*Instructions for the task*. Rewrite every one of the rows below so that each "dark gray sweater" becomes "charcoal gray sweater", with nothing else changed.
————
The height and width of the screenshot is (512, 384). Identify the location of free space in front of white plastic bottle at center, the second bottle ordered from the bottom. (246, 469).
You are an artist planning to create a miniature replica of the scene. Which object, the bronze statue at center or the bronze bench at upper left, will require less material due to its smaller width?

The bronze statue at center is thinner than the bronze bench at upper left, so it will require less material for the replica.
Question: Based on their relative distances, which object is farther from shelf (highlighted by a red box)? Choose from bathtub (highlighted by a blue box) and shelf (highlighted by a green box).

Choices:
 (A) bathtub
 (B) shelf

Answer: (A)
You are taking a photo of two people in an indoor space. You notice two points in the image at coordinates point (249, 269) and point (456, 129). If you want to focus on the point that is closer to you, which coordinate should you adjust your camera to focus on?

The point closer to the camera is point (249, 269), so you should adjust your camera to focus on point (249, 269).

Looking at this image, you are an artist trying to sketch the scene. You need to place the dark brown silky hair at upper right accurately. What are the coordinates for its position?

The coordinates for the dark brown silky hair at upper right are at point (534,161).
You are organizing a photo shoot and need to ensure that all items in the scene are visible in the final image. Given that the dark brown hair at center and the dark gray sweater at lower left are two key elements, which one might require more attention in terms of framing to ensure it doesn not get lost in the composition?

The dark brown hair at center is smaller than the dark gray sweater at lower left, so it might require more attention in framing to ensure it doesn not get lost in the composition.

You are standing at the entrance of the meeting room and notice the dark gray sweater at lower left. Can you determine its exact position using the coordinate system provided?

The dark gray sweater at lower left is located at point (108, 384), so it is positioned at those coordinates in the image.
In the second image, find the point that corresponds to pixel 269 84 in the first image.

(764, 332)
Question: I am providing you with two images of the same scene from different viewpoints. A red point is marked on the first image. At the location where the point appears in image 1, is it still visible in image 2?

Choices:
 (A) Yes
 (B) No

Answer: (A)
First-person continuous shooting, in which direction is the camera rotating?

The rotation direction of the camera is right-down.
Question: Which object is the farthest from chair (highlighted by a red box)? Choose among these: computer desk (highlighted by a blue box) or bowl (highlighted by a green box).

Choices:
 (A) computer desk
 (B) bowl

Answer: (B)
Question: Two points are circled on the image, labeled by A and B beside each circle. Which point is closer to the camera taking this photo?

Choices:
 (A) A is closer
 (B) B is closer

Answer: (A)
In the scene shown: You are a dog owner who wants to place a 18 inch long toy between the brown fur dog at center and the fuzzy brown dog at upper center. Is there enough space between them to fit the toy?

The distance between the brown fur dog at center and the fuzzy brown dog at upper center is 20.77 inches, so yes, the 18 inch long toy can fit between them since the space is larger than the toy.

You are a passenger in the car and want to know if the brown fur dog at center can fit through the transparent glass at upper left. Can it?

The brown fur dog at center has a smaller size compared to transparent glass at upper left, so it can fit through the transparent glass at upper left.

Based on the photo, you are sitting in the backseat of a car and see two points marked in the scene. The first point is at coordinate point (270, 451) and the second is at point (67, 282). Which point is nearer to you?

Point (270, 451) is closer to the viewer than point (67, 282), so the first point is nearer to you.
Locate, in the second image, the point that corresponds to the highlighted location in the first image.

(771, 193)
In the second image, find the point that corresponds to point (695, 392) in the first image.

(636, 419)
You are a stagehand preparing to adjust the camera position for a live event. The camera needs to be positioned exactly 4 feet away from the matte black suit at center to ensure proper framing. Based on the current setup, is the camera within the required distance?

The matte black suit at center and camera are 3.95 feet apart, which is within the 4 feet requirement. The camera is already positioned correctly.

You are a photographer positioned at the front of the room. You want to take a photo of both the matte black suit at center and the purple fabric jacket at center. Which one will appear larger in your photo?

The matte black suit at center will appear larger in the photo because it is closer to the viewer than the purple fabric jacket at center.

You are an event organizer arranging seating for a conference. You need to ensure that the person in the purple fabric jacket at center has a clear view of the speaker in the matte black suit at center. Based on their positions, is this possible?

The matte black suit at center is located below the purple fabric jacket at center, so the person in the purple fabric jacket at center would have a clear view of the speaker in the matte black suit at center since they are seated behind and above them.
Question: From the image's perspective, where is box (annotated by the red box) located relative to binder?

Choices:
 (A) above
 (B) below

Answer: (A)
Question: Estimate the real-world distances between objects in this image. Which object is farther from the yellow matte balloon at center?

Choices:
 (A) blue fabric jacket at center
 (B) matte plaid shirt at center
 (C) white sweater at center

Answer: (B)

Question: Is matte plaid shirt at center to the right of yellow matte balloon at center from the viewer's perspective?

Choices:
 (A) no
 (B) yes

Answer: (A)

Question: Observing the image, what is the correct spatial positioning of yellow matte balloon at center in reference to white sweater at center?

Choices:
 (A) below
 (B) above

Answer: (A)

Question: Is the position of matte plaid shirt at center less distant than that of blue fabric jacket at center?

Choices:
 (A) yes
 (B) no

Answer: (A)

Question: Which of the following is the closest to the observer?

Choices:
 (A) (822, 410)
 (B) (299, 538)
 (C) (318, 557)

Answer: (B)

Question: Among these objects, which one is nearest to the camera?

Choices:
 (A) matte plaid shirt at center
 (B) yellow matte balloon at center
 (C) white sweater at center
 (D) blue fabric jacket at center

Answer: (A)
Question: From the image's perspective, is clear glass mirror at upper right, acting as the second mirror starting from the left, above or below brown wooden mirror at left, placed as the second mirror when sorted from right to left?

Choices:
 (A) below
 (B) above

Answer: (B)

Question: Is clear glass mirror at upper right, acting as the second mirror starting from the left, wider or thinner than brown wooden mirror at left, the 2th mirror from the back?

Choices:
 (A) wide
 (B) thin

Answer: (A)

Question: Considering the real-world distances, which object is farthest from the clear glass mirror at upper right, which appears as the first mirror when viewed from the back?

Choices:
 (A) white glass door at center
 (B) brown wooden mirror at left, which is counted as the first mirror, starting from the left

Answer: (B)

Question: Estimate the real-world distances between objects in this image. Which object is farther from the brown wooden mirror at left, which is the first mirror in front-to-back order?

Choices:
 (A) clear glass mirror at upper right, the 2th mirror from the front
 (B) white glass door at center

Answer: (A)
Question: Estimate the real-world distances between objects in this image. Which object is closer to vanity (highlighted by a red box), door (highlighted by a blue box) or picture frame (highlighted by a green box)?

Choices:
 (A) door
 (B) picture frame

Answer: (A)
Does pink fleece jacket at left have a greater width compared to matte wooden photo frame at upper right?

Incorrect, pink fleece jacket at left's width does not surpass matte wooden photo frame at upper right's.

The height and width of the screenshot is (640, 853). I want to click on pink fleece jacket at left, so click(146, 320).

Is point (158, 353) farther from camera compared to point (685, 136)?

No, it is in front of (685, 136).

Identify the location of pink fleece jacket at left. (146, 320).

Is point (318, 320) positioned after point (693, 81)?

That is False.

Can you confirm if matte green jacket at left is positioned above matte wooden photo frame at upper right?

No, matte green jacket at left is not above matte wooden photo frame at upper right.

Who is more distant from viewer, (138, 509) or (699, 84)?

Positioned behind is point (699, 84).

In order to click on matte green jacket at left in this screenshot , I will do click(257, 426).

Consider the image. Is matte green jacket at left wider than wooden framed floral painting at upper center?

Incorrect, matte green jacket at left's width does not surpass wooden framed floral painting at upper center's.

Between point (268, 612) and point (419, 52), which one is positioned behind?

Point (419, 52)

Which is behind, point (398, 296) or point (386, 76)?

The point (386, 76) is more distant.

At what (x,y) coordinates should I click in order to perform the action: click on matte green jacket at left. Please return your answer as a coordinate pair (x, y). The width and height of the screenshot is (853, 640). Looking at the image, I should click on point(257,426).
————
*Written solution*.
The height and width of the screenshot is (512, 384). Identify the location of free space in front of white plastic bottle at center, the second bottle ordered from the bottom. (246, 469).
You are an artist planning to create a miniature replica of the scene. Which object, the bronze statue at center or the bronze bench at upper left, will require less material due to its smaller width?

The bronze statue at center is thinner than the bronze bench at upper left, so it will require less material for the replica.
Question: Based on their relative distances, which object is farther from shelf (highlighted by a red box)? Choose from bathtub (highlighted by a blue box) and shelf (highlighted by a green box).

Choices:
 (A) bathtub
 (B) shelf

Answer: (A)
You are taking a photo of two people in an indoor space. You notice two points in the image at coordinates point (249, 269) and point (456, 129). If you want to focus on the point that is closer to you, which coordinate should you adjust your camera to focus on?

The point closer to the camera is point (249, 269), so you should adjust your camera to focus on point (249, 269).

Looking at this image, you are an artist trying to sketch the scene. You need to place the dark brown silky hair at upper right accurately. What are the coordinates for its position?

The coordinates for the dark brown silky hair at upper right are at point (534,161).
You are organizing a photo shoot and need to ensure that all items in the scene are visible in the final image. Given that the dark brown hair at center and the charcoal gray sweater at lower left are two key elements, which one might require more attention in terms of framing to ensure it doesn not get lost in the composition?

The dark brown hair at center is smaller than the charcoal gray sweater at lower left, so it might require more attention in framing to ensure it doesn not get lost in the composition.

You are standing at the entrance of the meeting room and notice the charcoal gray sweater at lower left. Can you determine its exact position using the coordinate system provided?

The charcoal gray sweater at lower left is located at point (108, 384), so it is positioned at those coordinates in the image.
In the second image, find the point that corresponds to pixel 269 84 in the first image.

(764, 332)
Question: I am providing you with two images of the same scene from different viewpoints. A red point is marked on the first image. At the location where the point appears in image 1, is it still visible in image 2?

Choices:
 (A) Yes
 (B) No

Answer: (A)
First-person continuous shooting, in which direction is the camera rotating?

The rotation direction of the camera is right-down.
Question: Which object is the farthest from chair (highlighted by a red box)? Choose among these: computer desk (highlighted by a blue box) or bowl (highlighted by a green box).

Choices:
 (A) computer desk
 (B) bowl

Answer: (B)
Question: Two points are circled on the image, labeled by A and B beside each circle. Which point is closer to the camera taking this photo?

Choices:
 (A) A is closer
 (B) B is closer

Answer: (A)
In the scene shown: You are a dog owner who wants to place a 18 inch long toy between the brown fur dog at center and the fuzzy brown dog at upper center. Is there enough space between them to fit the toy?

The distance between the brown fur dog at center and the fuzzy brown dog at upper center is 20.77 inches, so yes, the 18 inch long toy can fit between them since the space is larger than the toy.

You are a passenger in the car and want to know if the brown fur dog at center can fit through the transparent glass at upper left. Can it?

The brown fur dog at center has a smaller size compared to transparent glass at upper left, so it can fit through the transparent glass at upper left.

Based on the photo, you are sitting in the backseat of a car and see two points marked in the scene. The first point is at coordinate point (270, 451) and the second is at point (67, 282). Which point is nearer to you?

Point (270, 451) is closer to the viewer than point (67, 282), so the first point is nearer to you.
Locate, in the second image, the point that corresponds to the highlighted location in the first image.

(771, 193)
In the second image, find the point that corresponds to point (695, 392) in the first image.

(636, 419)
You are a stagehand preparing to adjust the camera position for a live event. The camera needs to be positioned exactly 4 feet away from the matte black suit at center to ensure proper framing. Based on the current setup, is the camera within the required distance?

The matte black suit at center and camera are 3.95 feet apart, which is within the 4 feet requirement. The camera is already positioned correctly.

You are a photographer positioned at the front of the room. You want to take a photo of both the matte black suit at center and the purple fabric jacket at center. Which one will appear larger in your photo?

The matte black suit at center will appear larger in the photo because it is closer to the viewer than the purple fabric jacket at center.

You are an event organizer arranging seating for a conference. You need to ensure that the person in the purple fabric jacket at center has a clear view of the speaker in the matte black suit at center. Based on their positions, is this possible?

The matte black suit at center is located below the purple fabric jacket at center, so the person in the purple fabric jacket at center would have a clear view of the speaker in the matte black suit at center since they are seated behind and above them.
Question: From the image's perspective, where is box (annotated by the red box) located relative to binder?

Choices:
 (A) above
 (B) below

Answer: (A)
Question: Estimate the real-world distances between objects in this image. Which object is farther from the yellow matte balloon at center?

Choices:
 (A) blue fabric jacket at center
 (B) matte plaid shirt at center
 (C) white sweater at center

Answer: (B)

Question: Is matte plaid shirt at center to the right of yellow matte balloon at center from the viewer's perspective?

Choices:
 (A) no
 (B) yes

Answer: (A)

Question: Observing the image, what is the correct spatial positioning of yellow matte balloon at center in reference to white sweater at center?

Choices:
 (A) below
 (B) above

Answer: (A)

Question: Is the position of matte plaid shirt at center less distant than that of blue fabric jacket at center?

Choices:
 (A) yes
 (B) no

Answer: (A)

Question: Which of the following is the closest to the observer?

Choices:
 (A) (822, 410)
 (B) (299, 538)
 (C) (318, 557)

Answer: (B)

Question: Among these objects, which one is nearest to the camera?

Choices:
 (A) matte plaid shirt at center
 (B) yellow matte balloon at center
 (C) white sweater at center
 (D) blue fabric jacket at center

Answer: (A)
Question: From the image's perspective, is clear glass mirror at upper right, acting as the second mirror starting from the left, above or below brown wooden mirror at left, placed as the second mirror when sorted from right to left?

Choices:
 (A) below
 (B) above

Answer: (B)

Question: Is clear glass mirror at upper right, acting as the second mirror starting from the left, wider or thinner than brown wooden mirror at left, the 2th mirror from the back?

Choices:
 (A) wide
 (B) thin

Answer: (A)

Question: Considering the real-world distances, which object is farthest from the clear glass mirror at upper right, which appears as the first mirror when viewed from the back?

Choices:
 (A) white glass door at center
 (B) brown wooden mirror at left, which is counted as the first mirror, starting from the left

Answer: (B)

Question: Estimate the real-world distances between objects in this image. Which object is farther from the brown wooden mirror at left, which is the first mirror in front-to-back order?

Choices:
 (A) clear glass mirror at upper right, the 2th mirror from the front
 (B) white glass door at center

Answer: (A)
Question: Estimate the real-world distances between objects in this image. Which object is closer to vanity (highlighted by a red box), door (highlighted by a blue box) or picture frame (highlighted by a green box)?

Choices:
 (A) door
 (B) picture frame

Answer: (A)
Does pink fleece jacket at left have a greater width compared to matte wooden photo frame at upper right?

Incorrect, pink fleece jacket at left's width does not surpass matte wooden photo frame at upper right's.

The height and width of the screenshot is (640, 853). I want to click on pink fleece jacket at left, so click(146, 320).

Is point (158, 353) farther from camera compared to point (685, 136)?

No, it is in front of (685, 136).

Identify the location of pink fleece jacket at left. (146, 320).

Is point (318, 320) positioned after point (693, 81)?

That is False.

Can you confirm if matte green jacket at left is positioned above matte wooden photo frame at upper right?

No, matte green jacket at left is not above matte wooden photo frame at upper right.

Who is more distant from viewer, (138, 509) or (699, 84)?

Positioned behind is point (699, 84).

In order to click on matte green jacket at left in this screenshot , I will do click(257, 426).

Consider the image. Is matte green jacket at left wider than wooden framed floral painting at upper center?

Incorrect, matte green jacket at left's width does not surpass wooden framed floral painting at upper center's.

Between point (268, 612) and point (419, 52), which one is positioned behind?

Point (419, 52)

Which is behind, point (398, 296) or point (386, 76)?

The point (386, 76) is more distant.

At what (x,y) coordinates should I click in order to perform the action: click on matte green jacket at left. Please return your answer as a coordinate pair (x, y). The width and height of the screenshot is (853, 640). Looking at the image, I should click on point(257,426).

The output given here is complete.